About this exercise: Set down exactly, with nothing added, the lines from the one containing "(427, 315) = (432, 238): turquoise" through the end of the entries.

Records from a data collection
+ + + + + + +
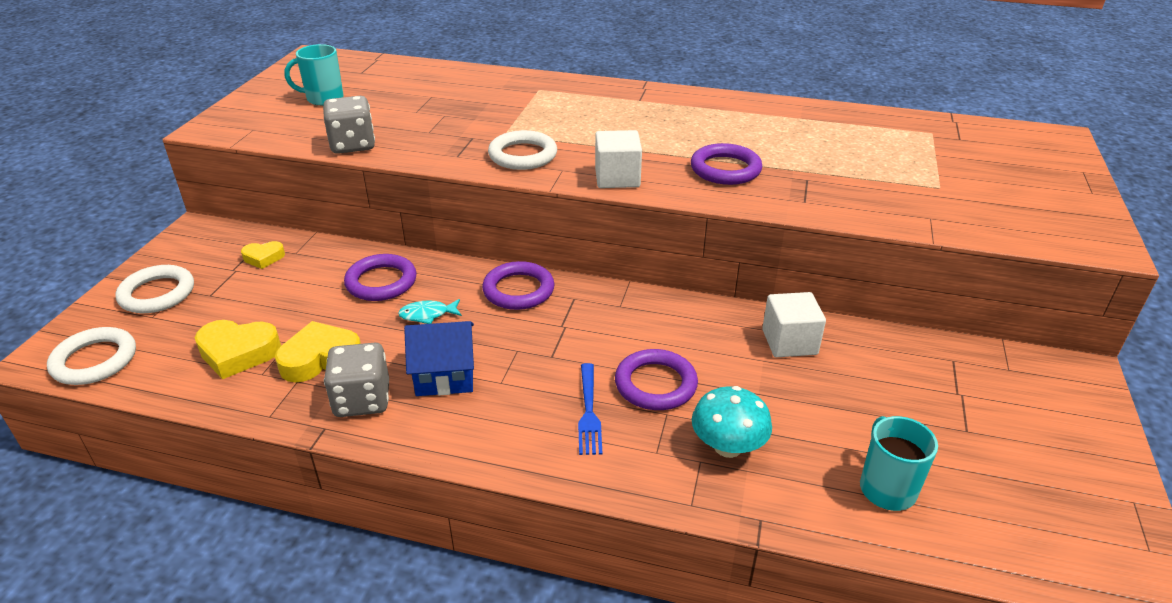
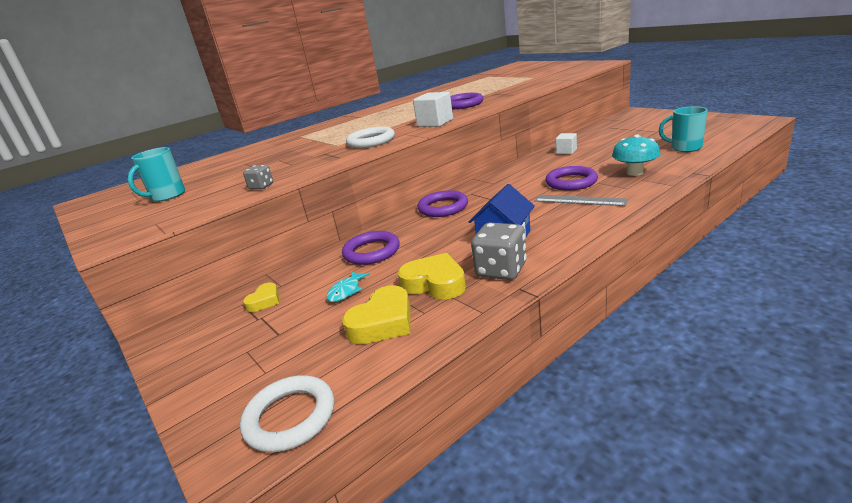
camera: 50 degrees left, 10 degrees down
(157, 293) = (231, 367): white ring -> none
(320, 359) = (435, 283): yellow heart -> yellow heart turned 105 degrees clockwise
(353, 145) = (261, 186): grey dice -> grey dice, size x0.53
(427, 315) = (432, 238): turquoise fish -> turquoise fish (346, 291)
(589, 412) = (579, 200): blue fork -> grey ruler
(789, 342) = (566, 151): white cube -> white cube, size x0.66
+ + + + + + +
Result:
(427, 315) = (432, 238): turquoise fish -> turquoise fish (346, 291)
(589, 412) = (579, 200): blue fork -> grey ruler
(789, 342) = (566, 151): white cube -> white cube, size x0.66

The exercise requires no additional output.